Image change detection data
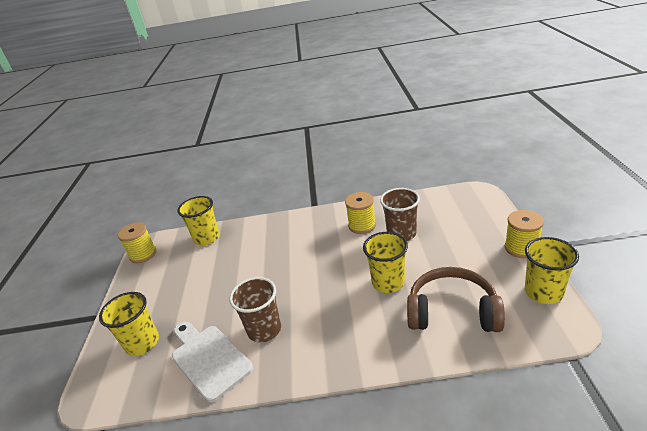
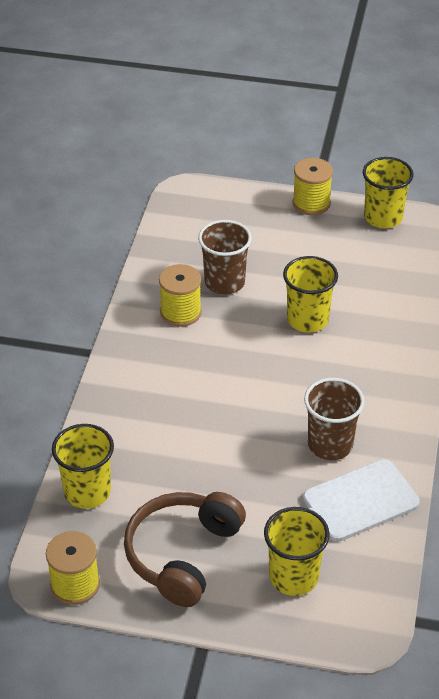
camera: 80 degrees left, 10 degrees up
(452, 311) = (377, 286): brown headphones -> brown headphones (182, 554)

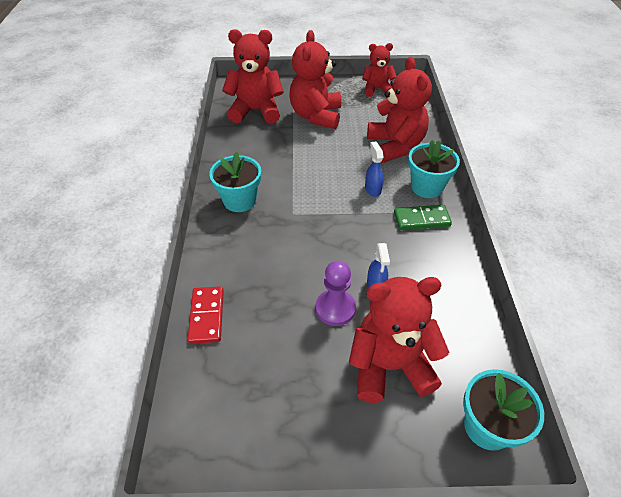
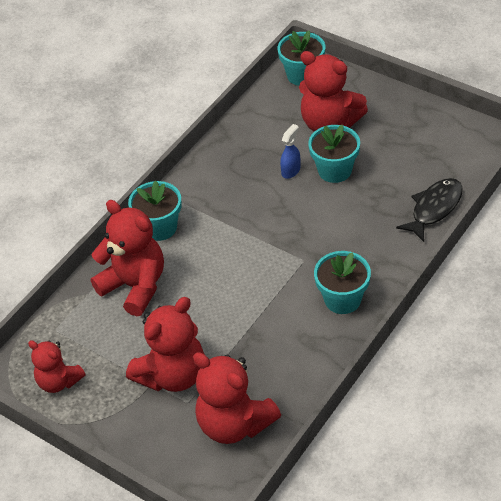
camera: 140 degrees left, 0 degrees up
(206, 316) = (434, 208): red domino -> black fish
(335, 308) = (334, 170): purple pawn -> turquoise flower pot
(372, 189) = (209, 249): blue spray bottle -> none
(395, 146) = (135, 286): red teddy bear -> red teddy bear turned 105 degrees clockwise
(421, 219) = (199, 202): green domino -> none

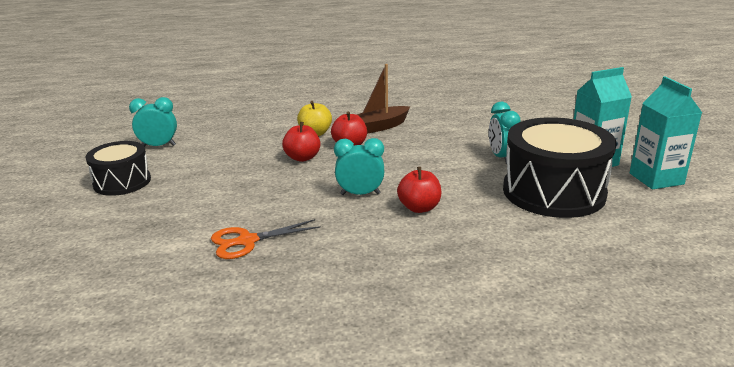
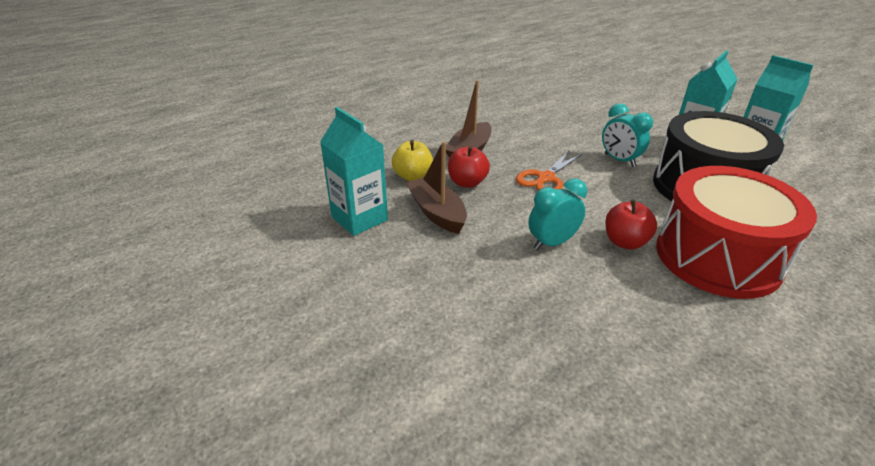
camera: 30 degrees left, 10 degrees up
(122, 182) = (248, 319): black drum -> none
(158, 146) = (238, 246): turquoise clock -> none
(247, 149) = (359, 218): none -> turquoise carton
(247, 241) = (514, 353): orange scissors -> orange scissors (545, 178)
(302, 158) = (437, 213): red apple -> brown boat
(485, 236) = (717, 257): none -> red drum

Work task →
Please return all lines above in which the string "degrees" is found.

Response to this task →
camera: 80 degrees left, 10 degrees up
camera: 140 degrees left, 0 degrees up
(395, 146) = (135, 286): red teddy bear -> red teddy bear turned 105 degrees clockwise
camera: 30 degrees left, 10 degrees up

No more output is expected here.